- [AIM] Pull every row below out verbatim, leaving out the pictures.
══════════
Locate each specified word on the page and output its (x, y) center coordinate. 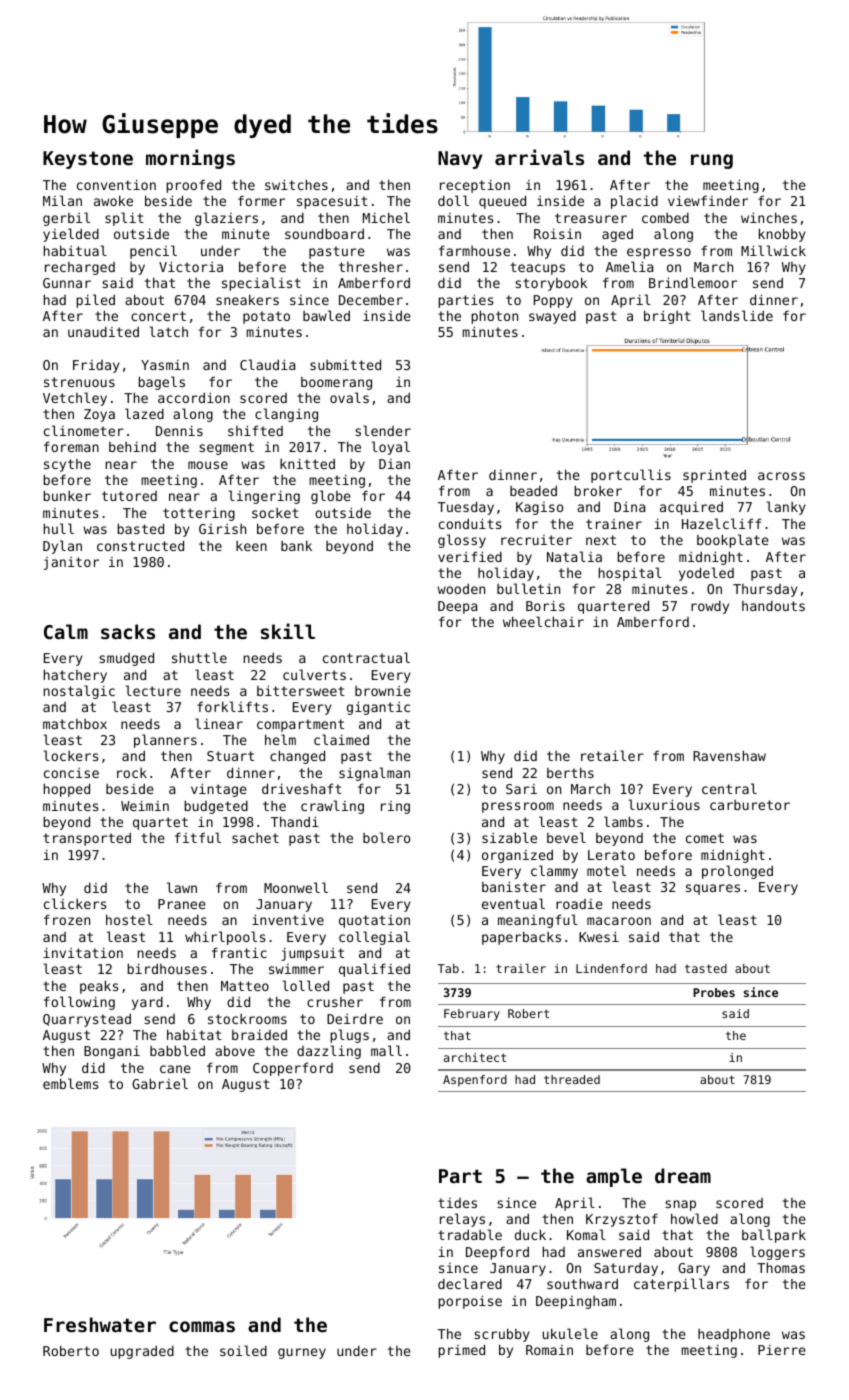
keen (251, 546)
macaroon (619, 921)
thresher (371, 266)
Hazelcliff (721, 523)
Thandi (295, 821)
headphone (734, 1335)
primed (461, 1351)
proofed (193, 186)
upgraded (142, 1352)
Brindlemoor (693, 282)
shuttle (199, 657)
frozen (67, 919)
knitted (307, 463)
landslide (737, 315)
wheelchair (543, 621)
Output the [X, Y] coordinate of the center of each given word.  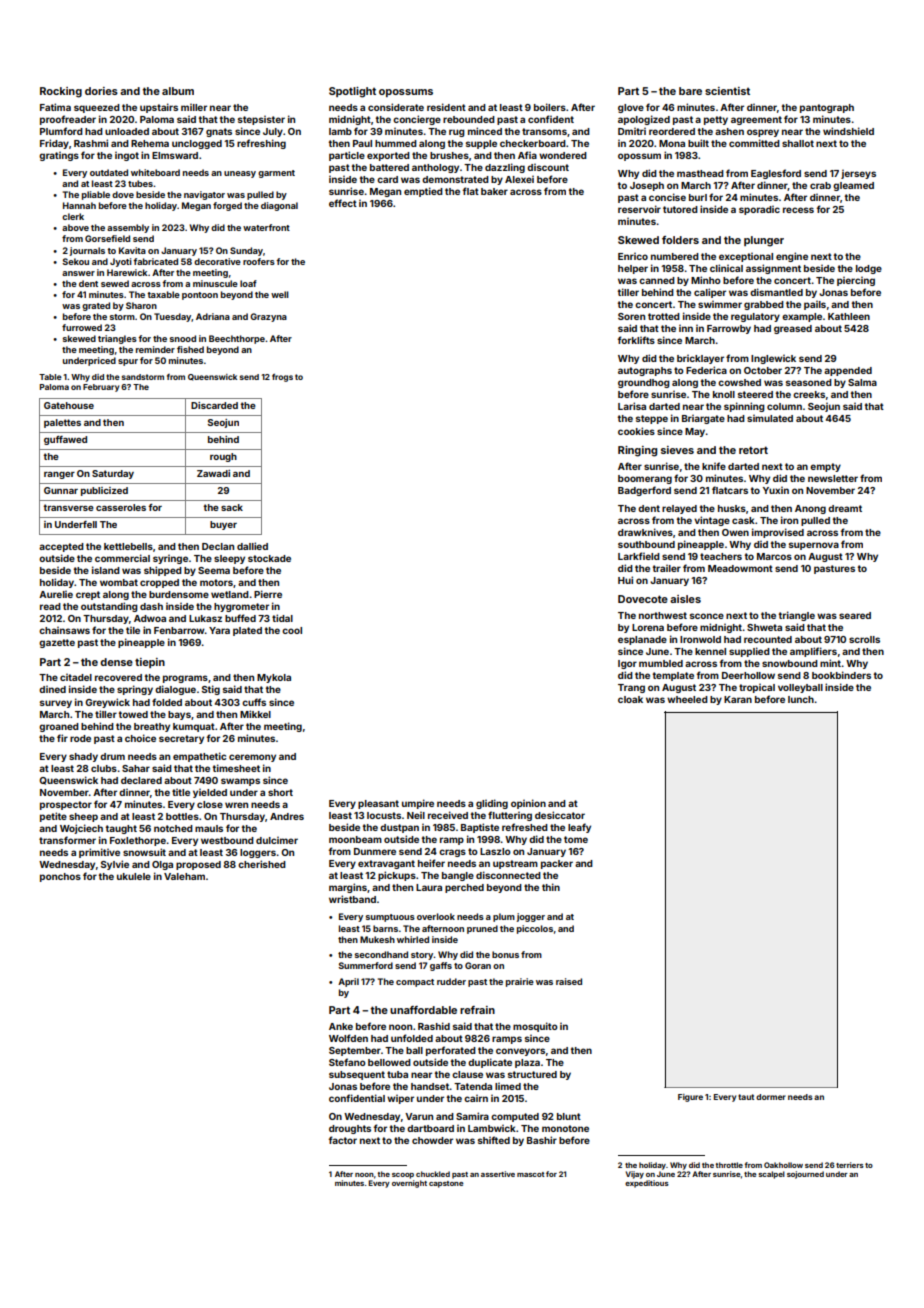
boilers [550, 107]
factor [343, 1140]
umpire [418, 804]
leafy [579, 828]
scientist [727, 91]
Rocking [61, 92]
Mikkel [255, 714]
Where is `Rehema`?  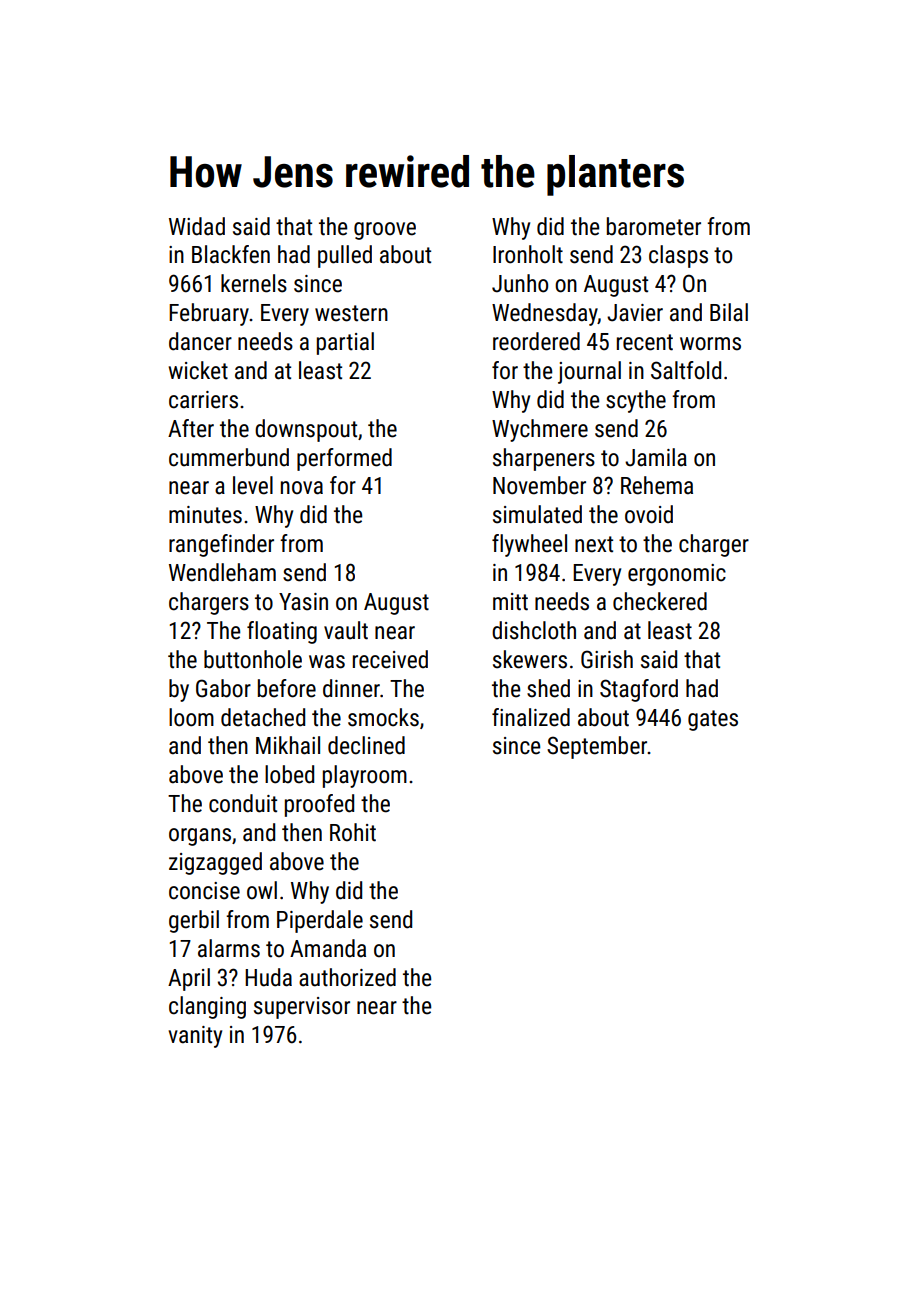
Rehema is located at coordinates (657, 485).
══════════
- [THE RESULT]
Locate each specified word on the page and output its (x, y) center coordinate. 
keen (251, 546)
macaroon (619, 921)
thresher (371, 266)
Hazelcliff (721, 523)
Thandi (295, 821)
headphone (734, 1335)
primed (461, 1351)
proofed (193, 186)
upgraded (142, 1352)
Brindlemoor (693, 282)
shuttle (199, 657)
frozen (67, 919)
knitted (307, 463)
landslide (737, 315)
wheelchair (543, 621)
Output the [X, Y] coordinate of the center of each given word.  
boilers [550, 107]
factor [343, 1140]
umpire [418, 804]
leafy [579, 828]
scientist [727, 91]
Rocking [61, 92]
Mikkel [255, 714]
Where is `Rehema`?  
Rehema is located at coordinates (657, 485).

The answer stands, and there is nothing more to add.